Before-and-after object listings:

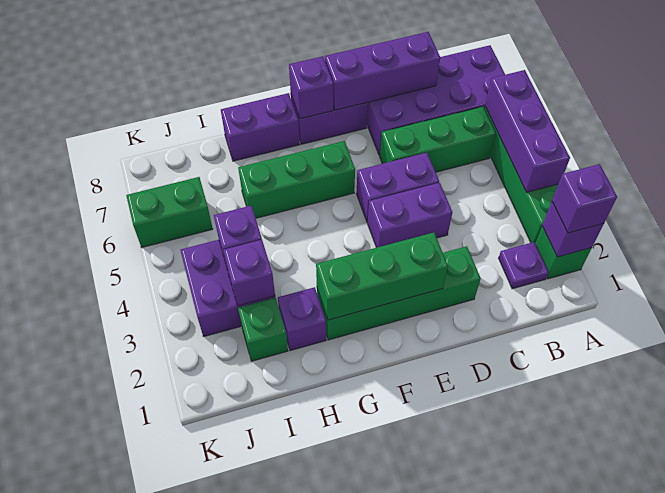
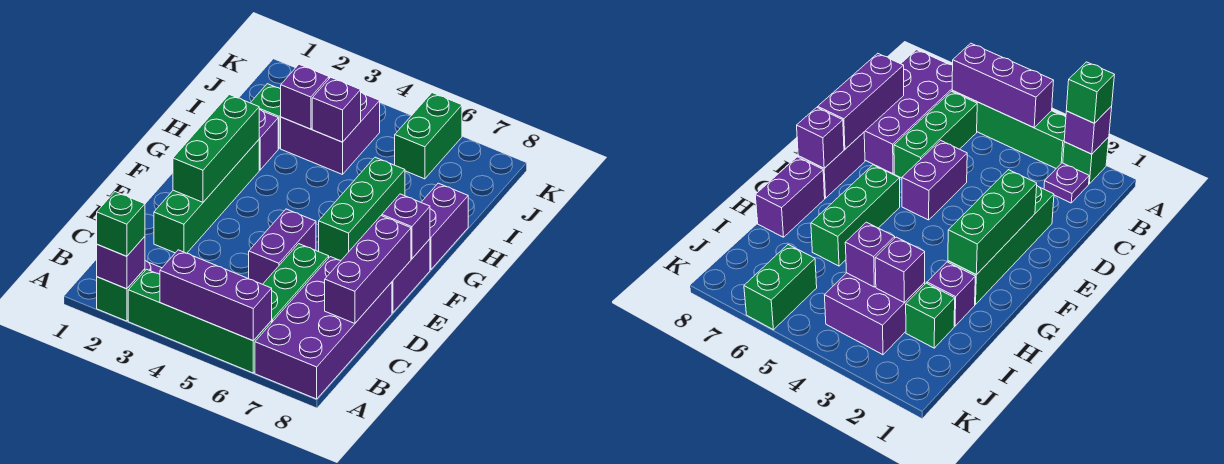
purple brick A2 level 3 -> green brick A2 level 3
purple brick D4:E4 level 1 -> none

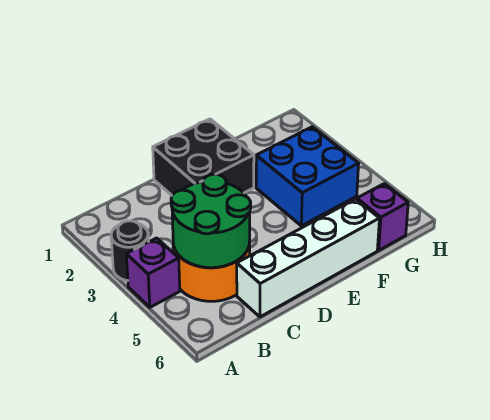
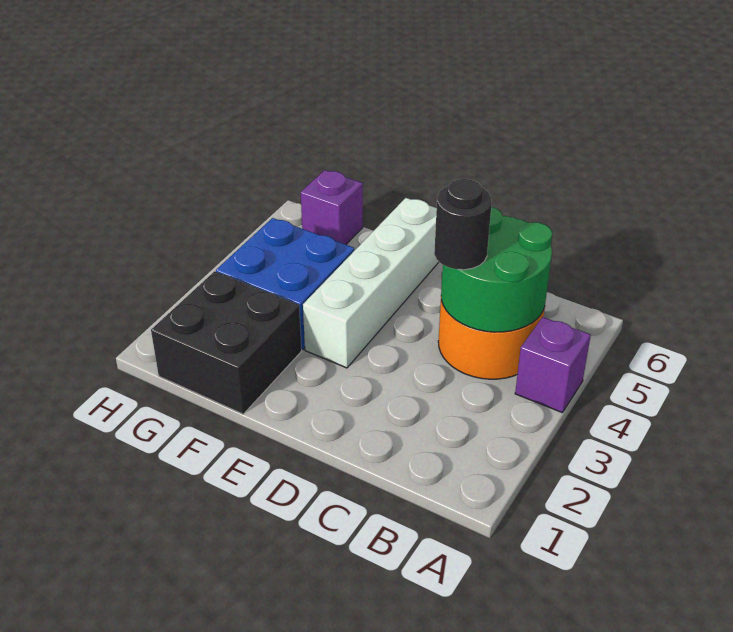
black round brick A3 level 1 -> black round brick C4 level 3
white brick C6:F6 level 1 -> white brick E3:E6 level 1
black brick D1:E2 level 1 -> black brick F1:G2 level 1

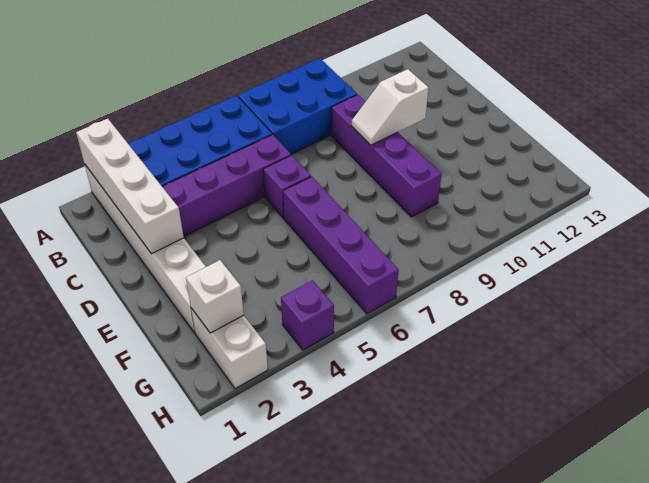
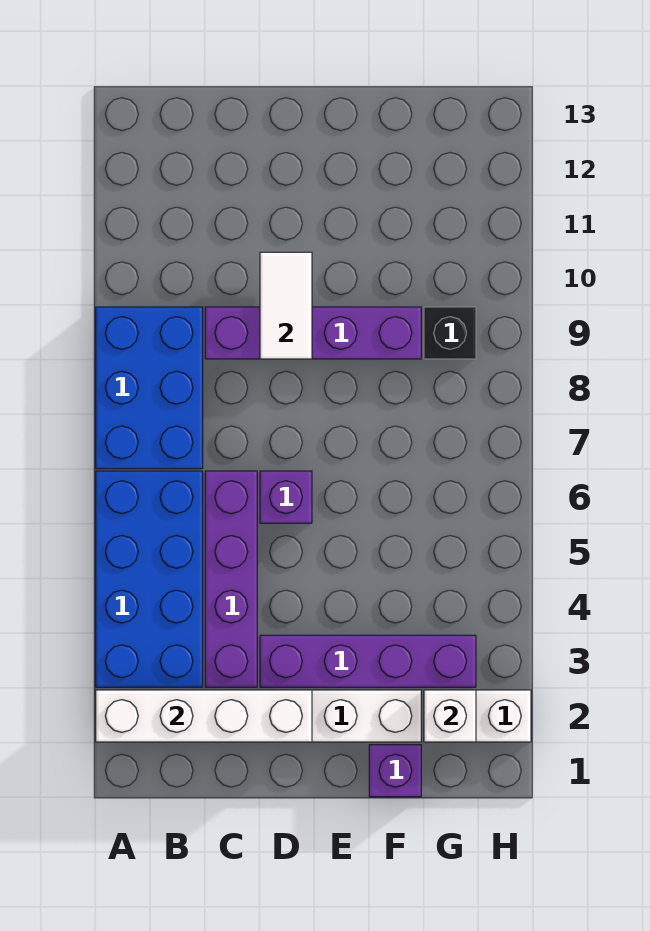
white slope D9:D10 level 2 top 10 -> white tile D9:D10 level 2
purple brick E6:H6 level 1 -> purple brick D3:G3 level 1
none -> black brick G9 level 1
purple brick H4 level 1 -> purple brick F1 level 1

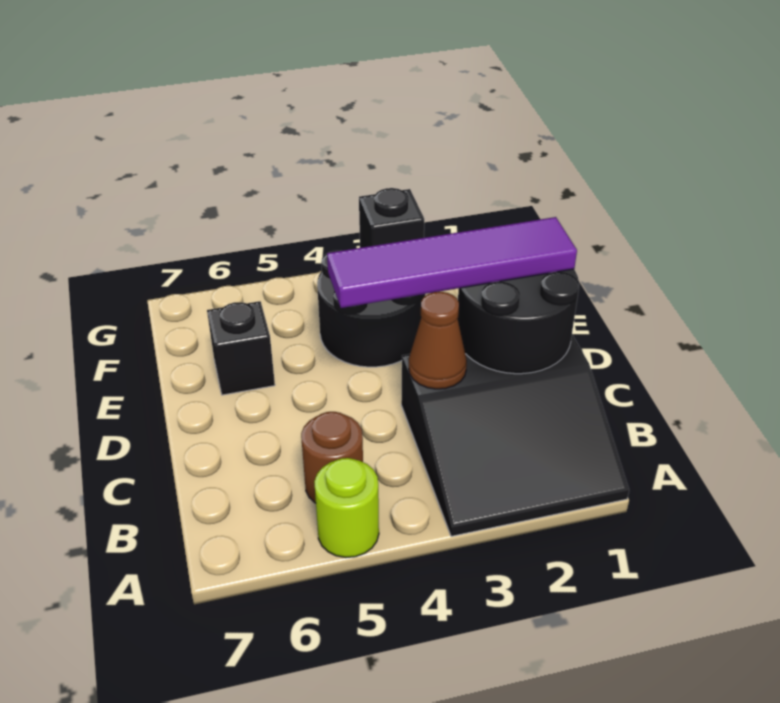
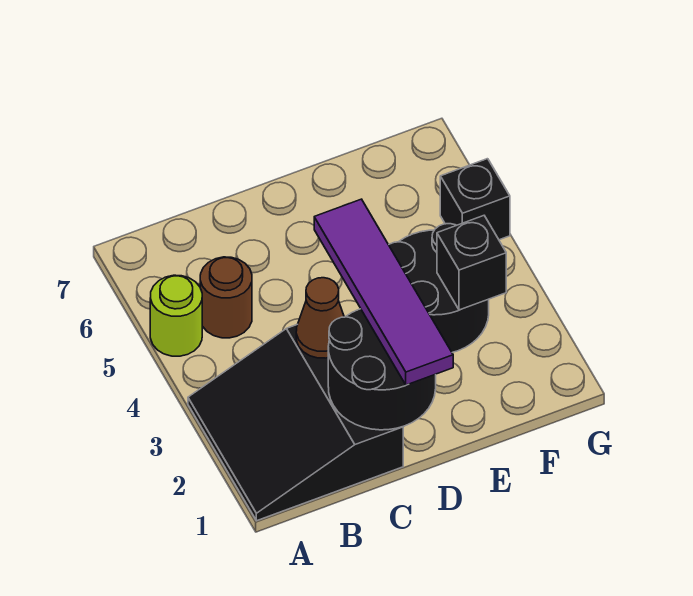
black brick E6 level 1 -> black brick G5 level 1

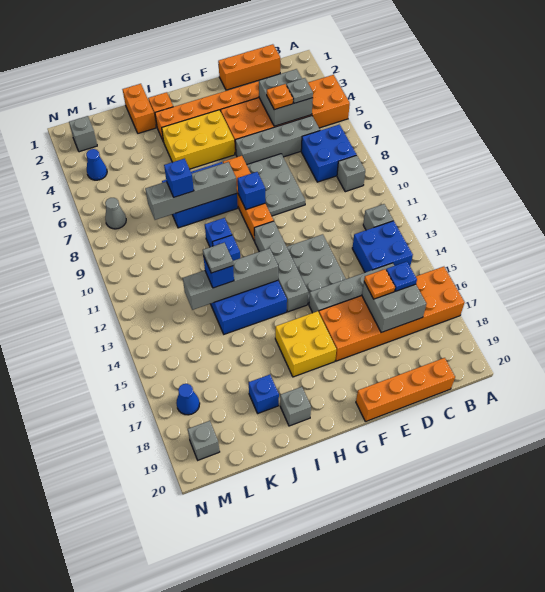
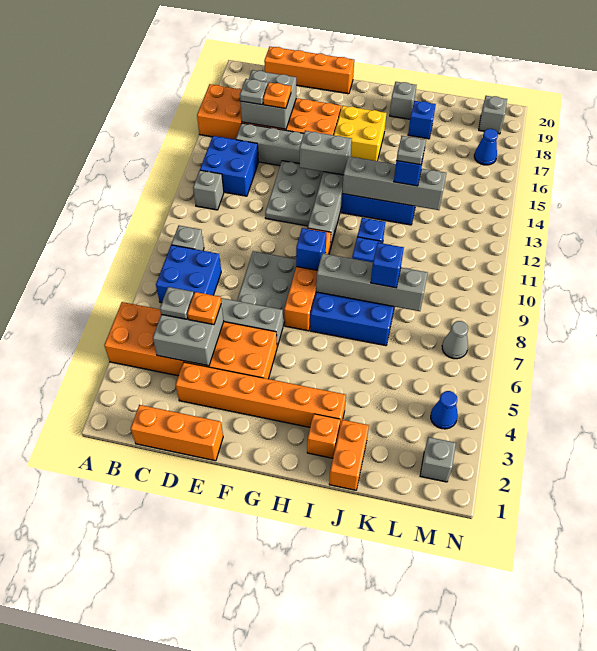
blue plate C16 level 3 -> grey plate C16 level 3
none -> grey brick F14:G14 level 2
yellow brick G4:I5 level 1 -> none

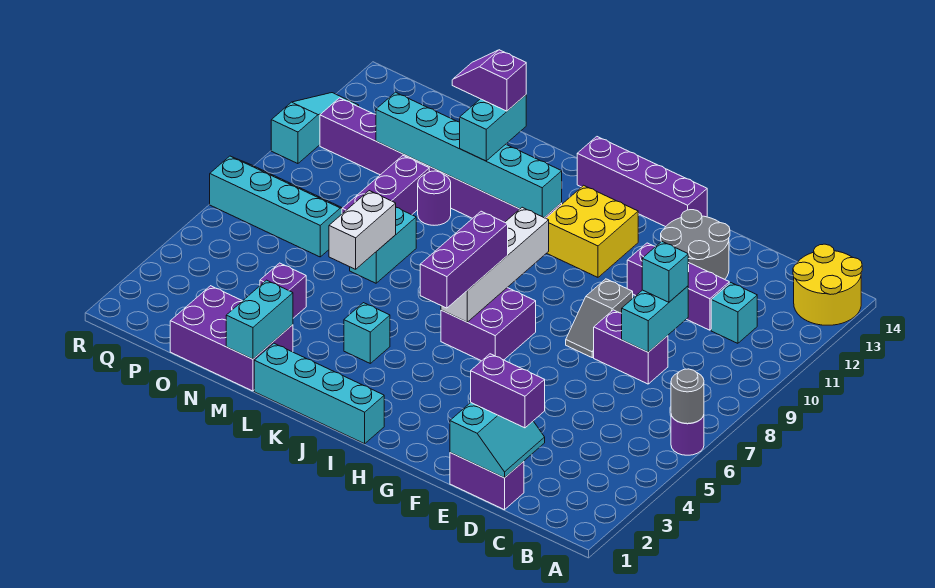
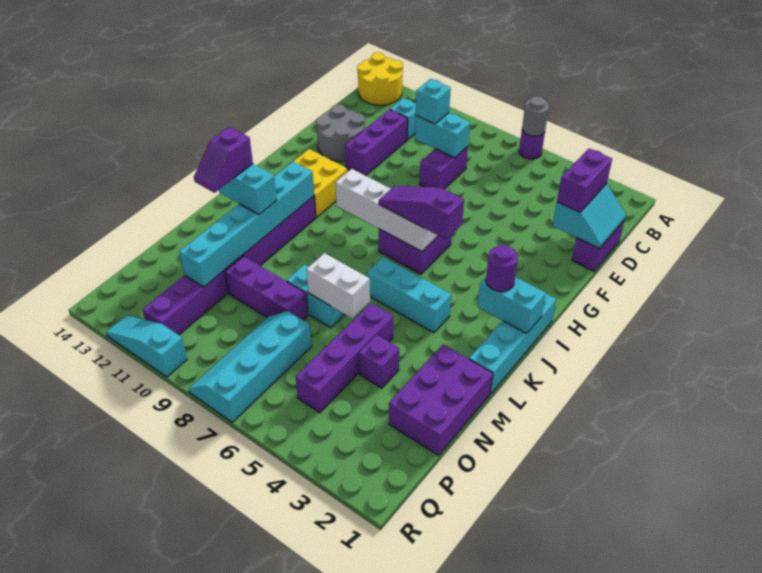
cyan slope D1:E2 level 2 top E -> cyan slope D1:E2 level 2 top 2
grey slope F8:F9 level 1 top 9 -> none
purple brick G14:J14 level 1 -> purple brick M5:P5 level 1
purple brick I5:I7 level 3 -> purple slope I5:I7 level 3 top 5
cyan brick K4 level 1 -> cyan brick K4:K6 level 1
cyan brick M1:M2 level 2 -> cyan brick J1:J2 level 2
purple round brick M10 level 1 -> purple round brick J2 level 3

» **EXERCISE**
The answer must be the full set of records, repeated exactly, with no pictures.

» **OUTPUT**
purple brick A2 level 3 -> green brick A2 level 3
purple brick D4:E4 level 1 -> none

black round brick A3 level 1 -> black round brick C4 level 3
white brick C6:F6 level 1 -> white brick E3:E6 level 1
black brick D1:E2 level 1 -> black brick F1:G2 level 1

white slope D9:D10 level 2 top 10 -> white tile D9:D10 level 2
purple brick E6:H6 level 1 -> purple brick D3:G3 level 1
none -> black brick G9 level 1
purple brick H4 level 1 -> purple brick F1 level 1

black brick E6 level 1 -> black brick G5 level 1

blue plate C16 level 3 -> grey plate C16 level 3
none -> grey brick F14:G14 level 2
yellow brick G4:I5 level 1 -> none

cyan slope D1:E2 level 2 top E -> cyan slope D1:E2 level 2 top 2
grey slope F8:F9 level 1 top 9 -> none
purple brick G14:J14 level 1 -> purple brick M5:P5 level 1
purple brick I5:I7 level 3 -> purple slope I5:I7 level 3 top 5
cyan brick K4 level 1 -> cyan brick K4:K6 level 1
cyan brick M1:M2 level 2 -> cyan brick J1:J2 level 2
purple round brick M10 level 1 -> purple round brick J2 level 3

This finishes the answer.